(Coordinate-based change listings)
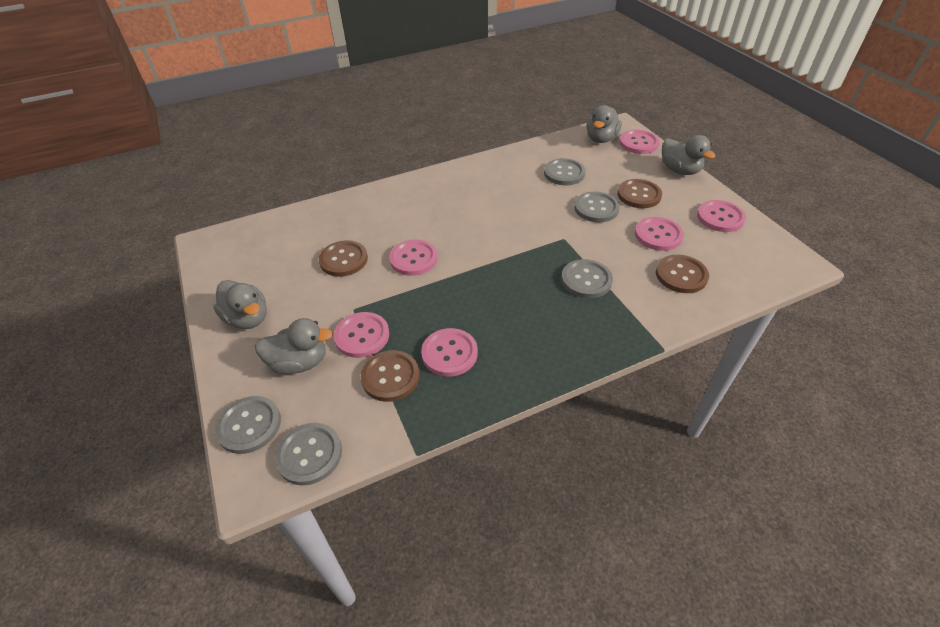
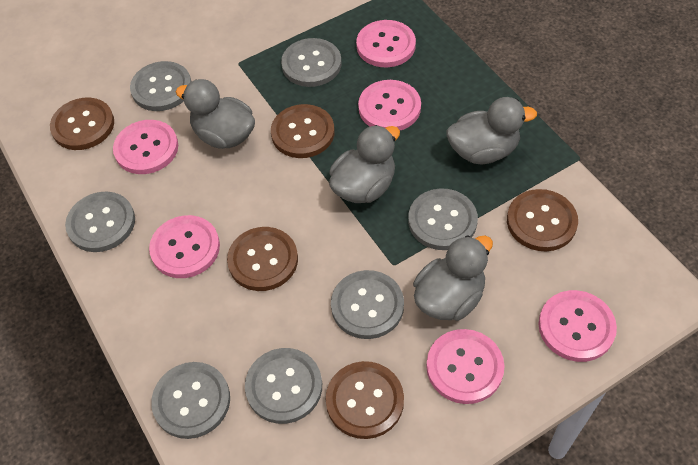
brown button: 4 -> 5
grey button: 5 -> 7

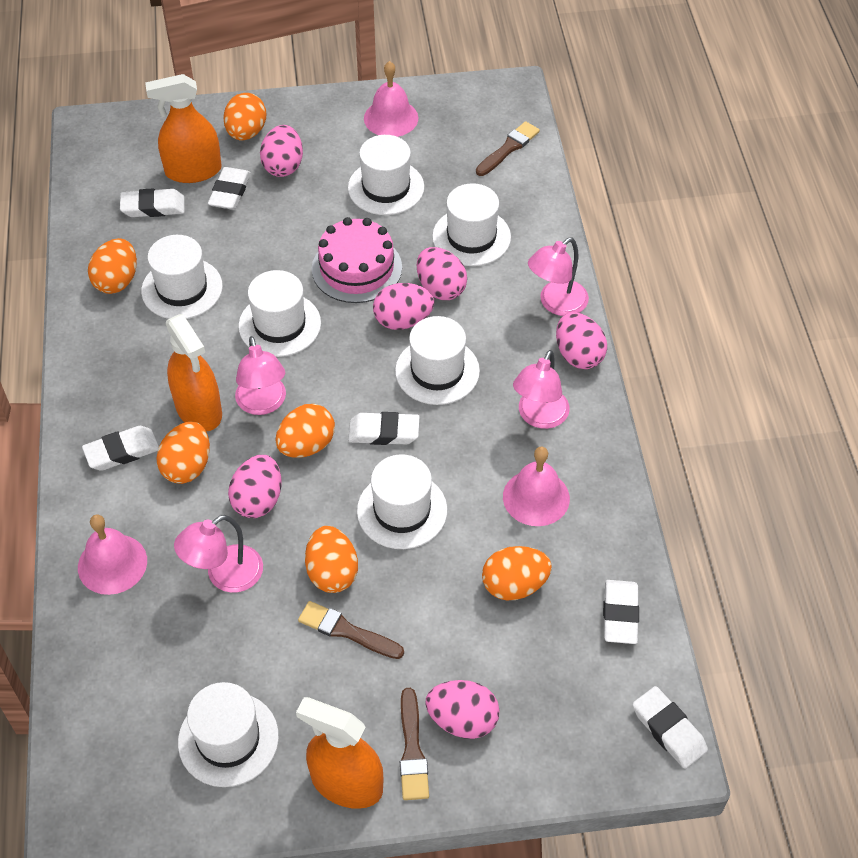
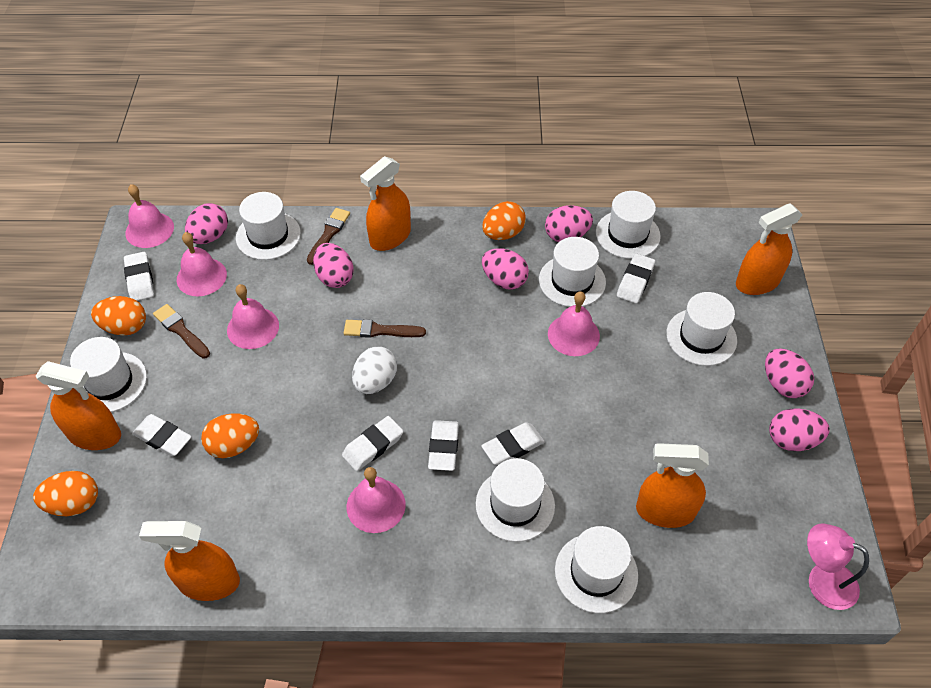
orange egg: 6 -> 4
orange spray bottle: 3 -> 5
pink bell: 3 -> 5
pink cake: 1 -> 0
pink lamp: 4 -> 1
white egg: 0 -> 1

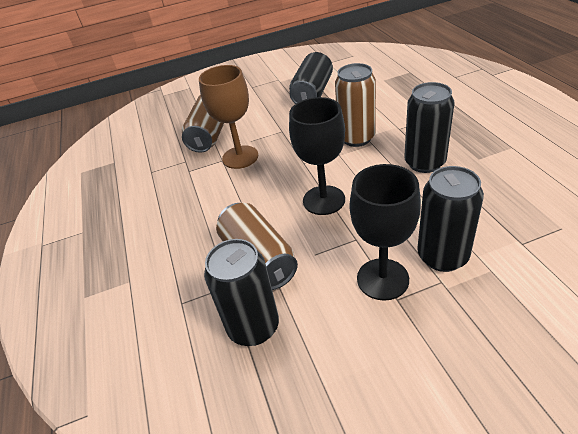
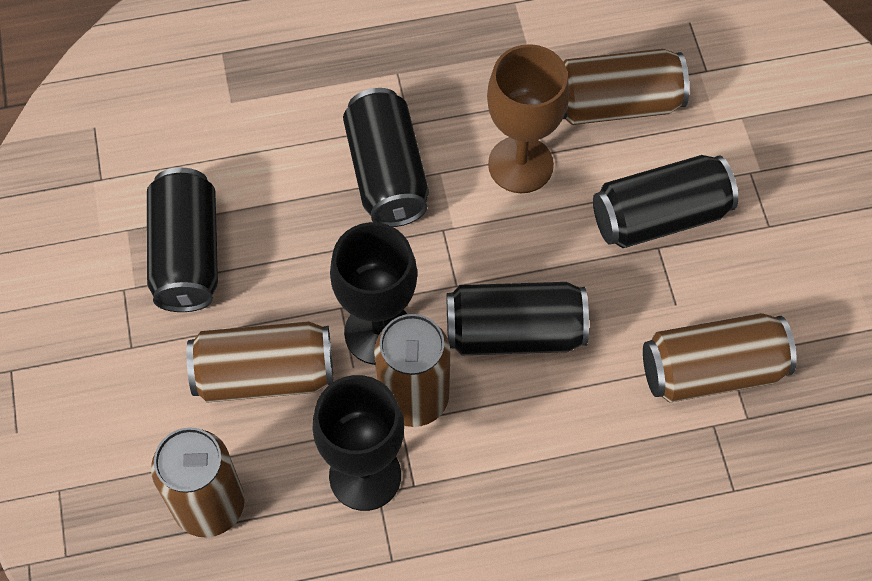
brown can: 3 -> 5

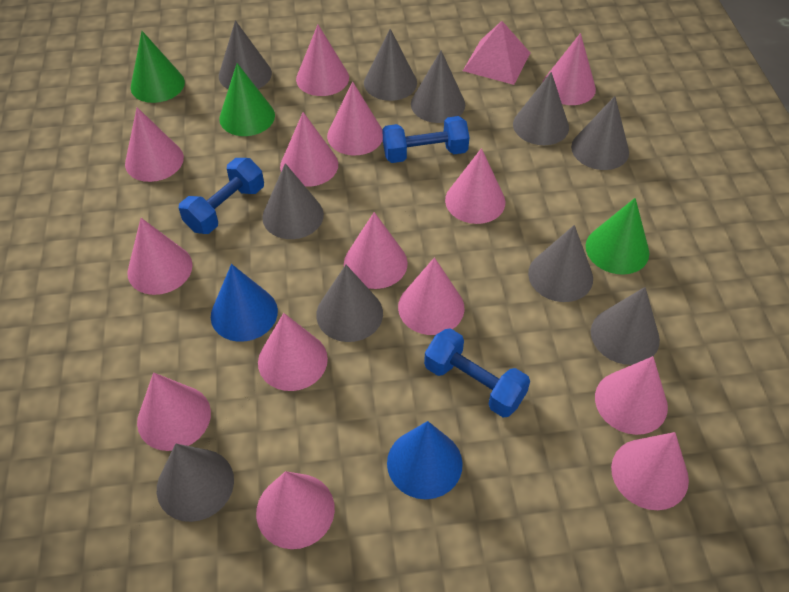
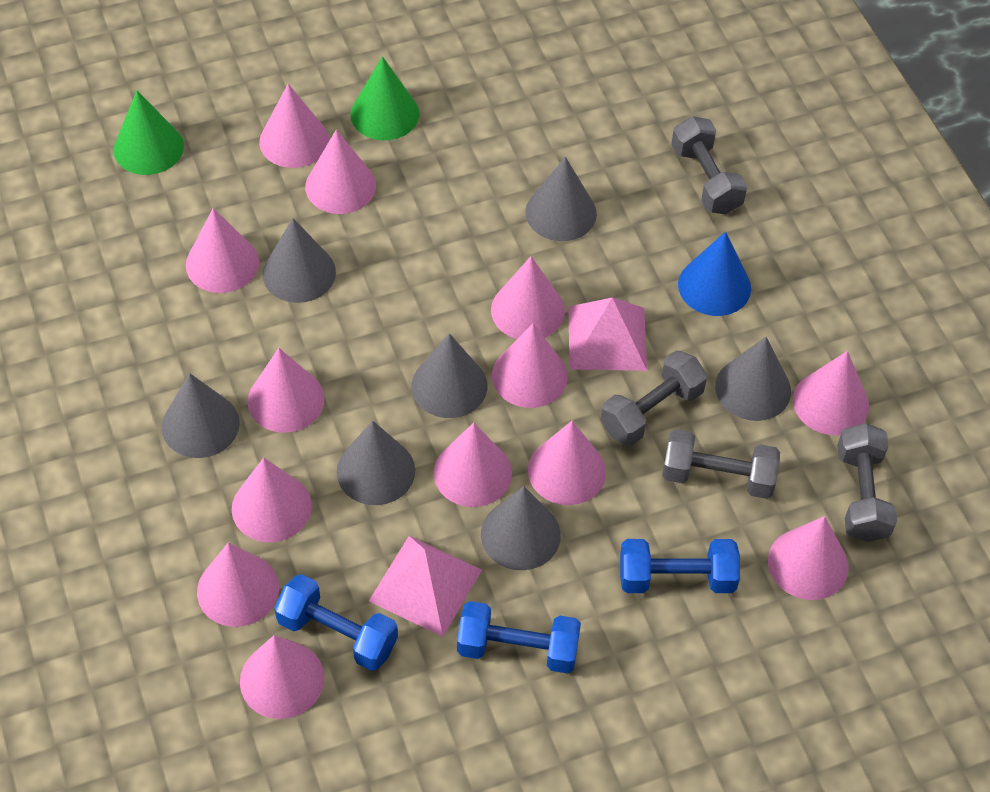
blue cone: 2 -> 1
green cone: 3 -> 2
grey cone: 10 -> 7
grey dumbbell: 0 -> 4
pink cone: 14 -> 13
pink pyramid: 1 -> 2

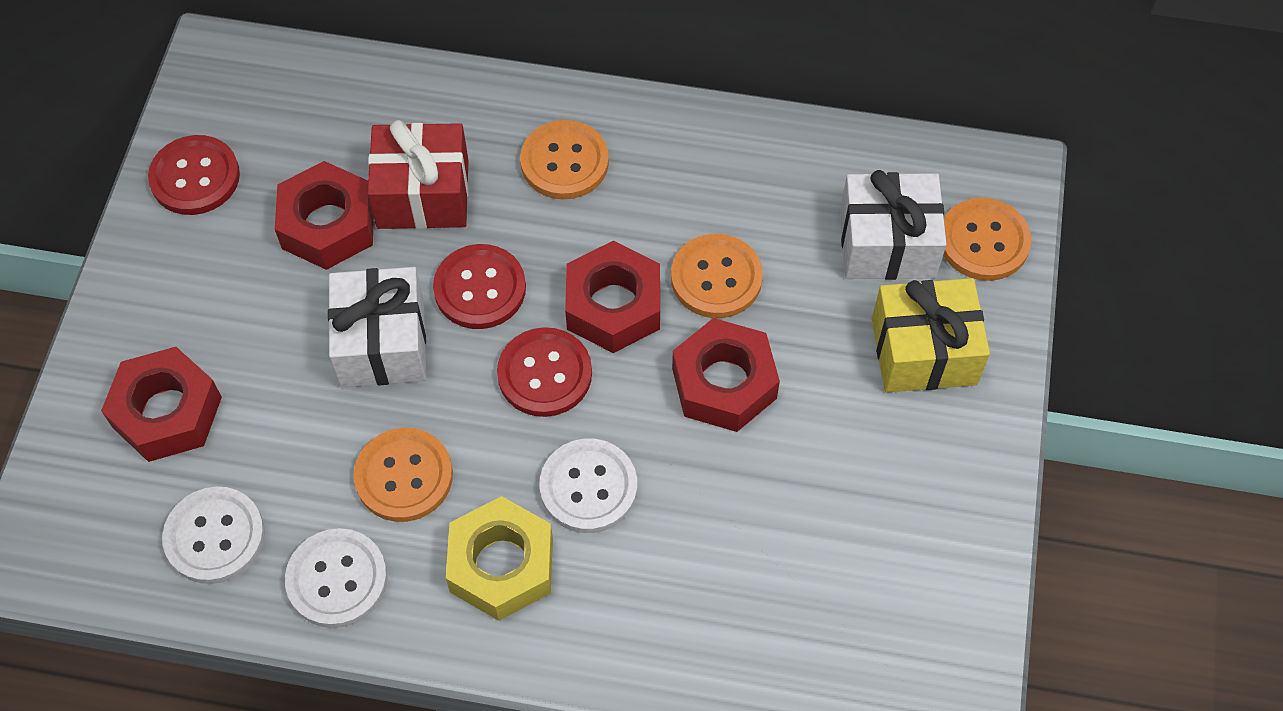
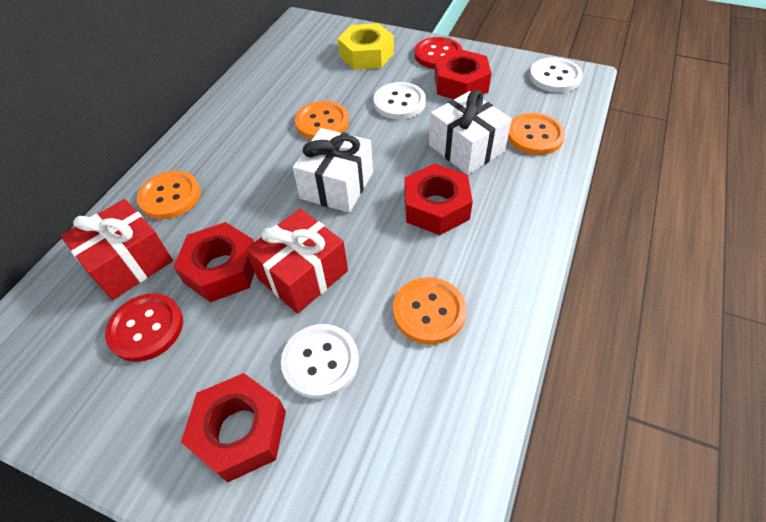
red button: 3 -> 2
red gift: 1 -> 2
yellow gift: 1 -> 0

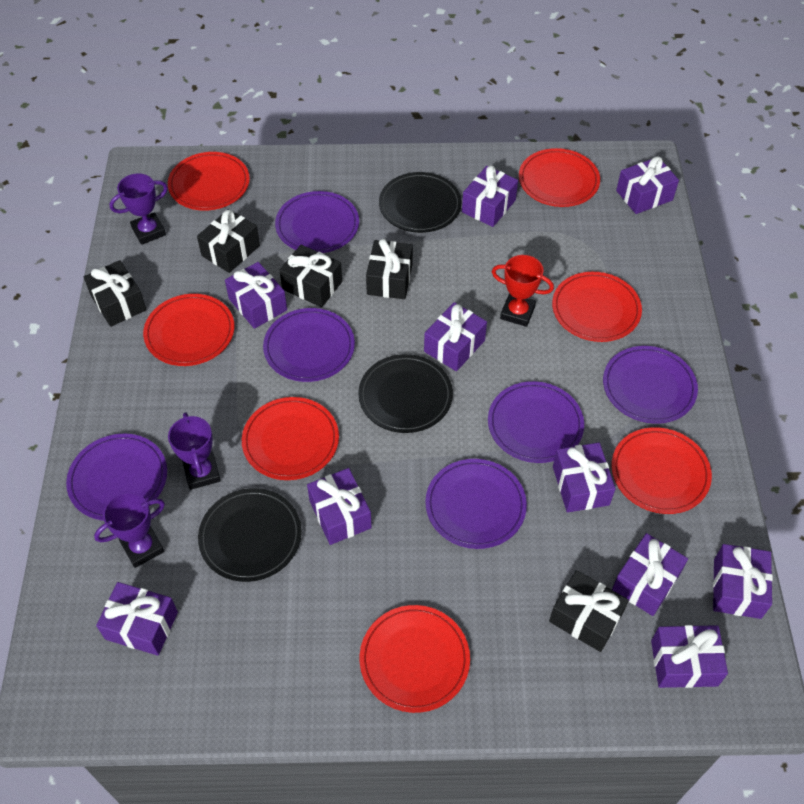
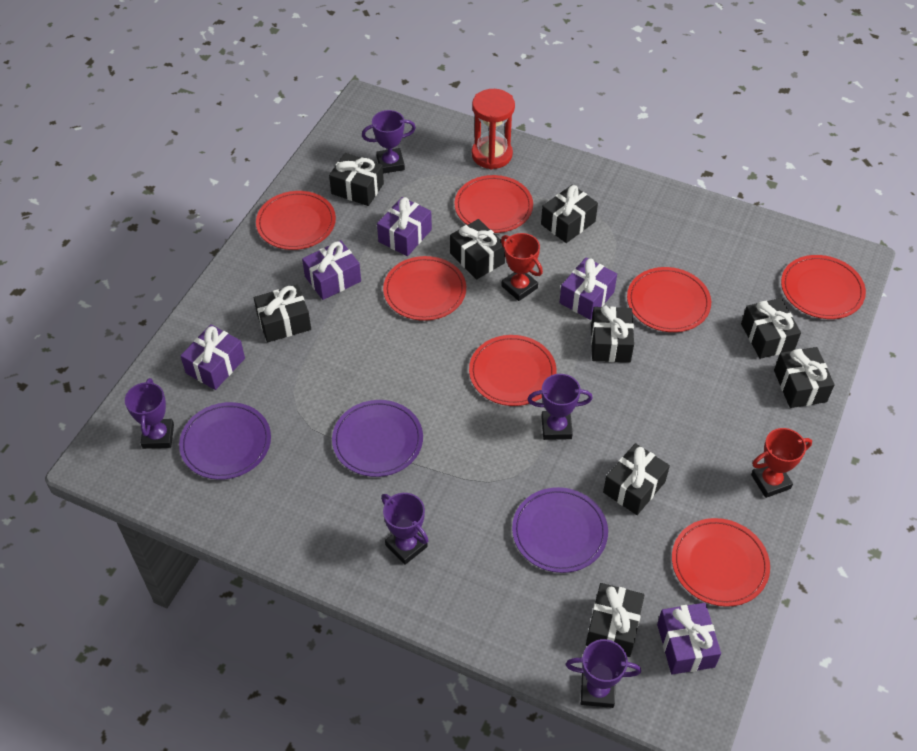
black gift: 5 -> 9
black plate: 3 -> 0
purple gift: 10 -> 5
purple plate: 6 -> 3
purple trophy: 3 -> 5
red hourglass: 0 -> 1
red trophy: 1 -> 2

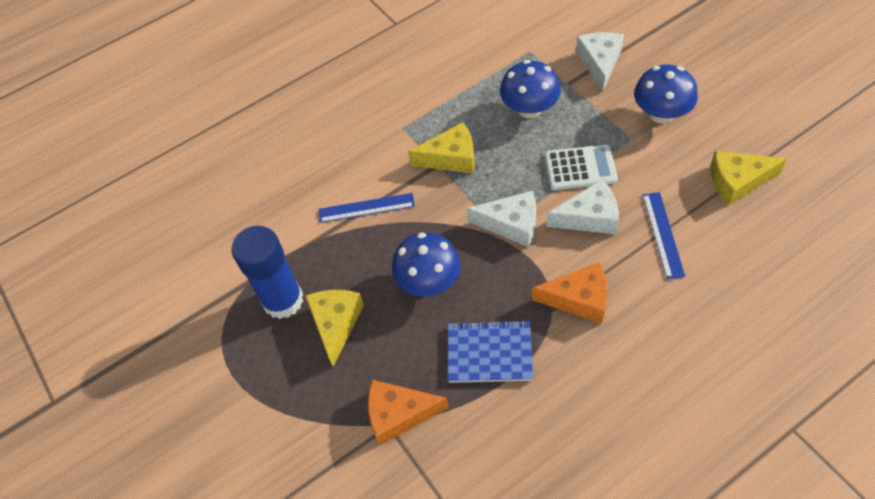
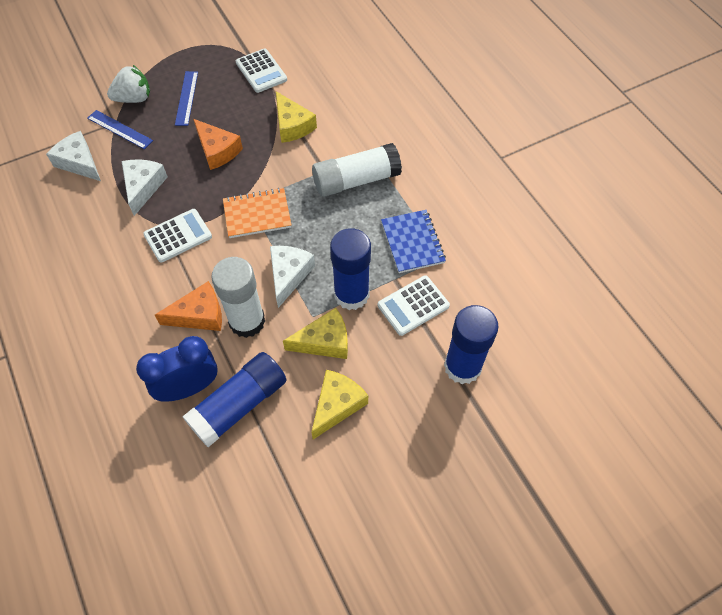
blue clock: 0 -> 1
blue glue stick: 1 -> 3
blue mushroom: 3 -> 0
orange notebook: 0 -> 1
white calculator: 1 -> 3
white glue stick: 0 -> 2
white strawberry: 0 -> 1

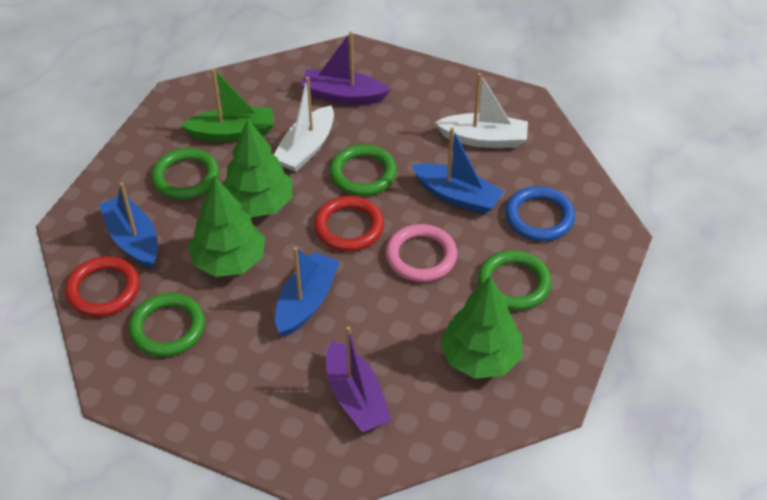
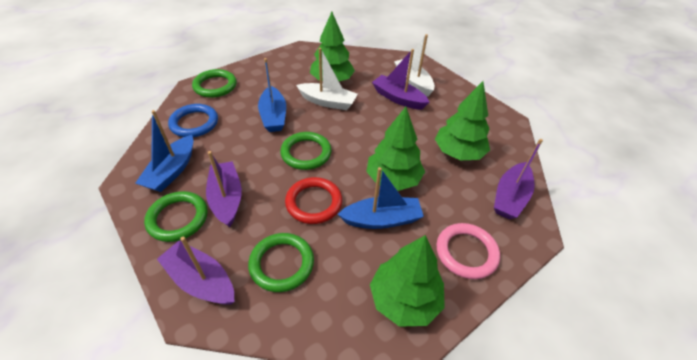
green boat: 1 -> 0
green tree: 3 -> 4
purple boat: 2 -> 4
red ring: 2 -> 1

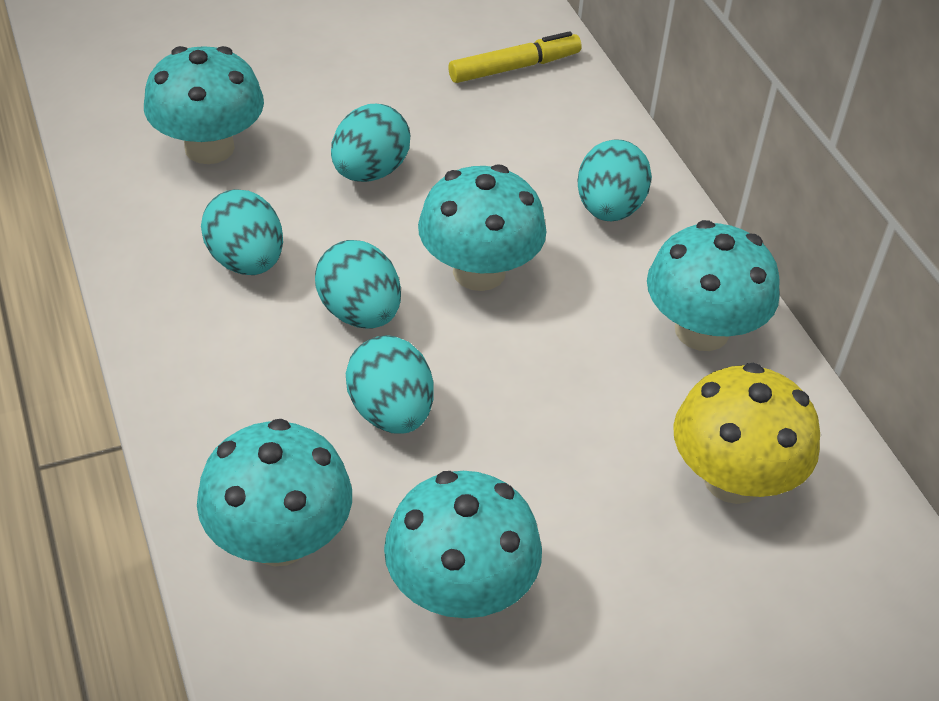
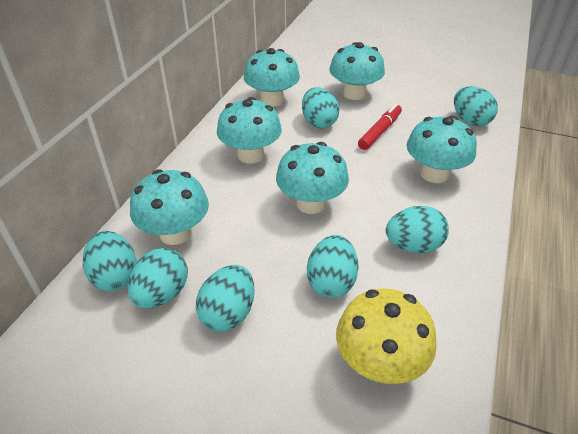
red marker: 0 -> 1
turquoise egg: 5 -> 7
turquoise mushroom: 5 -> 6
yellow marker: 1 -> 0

→ The task
Could you quote, exactly as they appear, the line containing "turquoise egg: 5 -> 7" and every line after it to the end of the records above?

→ Problem solution
turquoise egg: 5 -> 7
turquoise mushroom: 5 -> 6
yellow marker: 1 -> 0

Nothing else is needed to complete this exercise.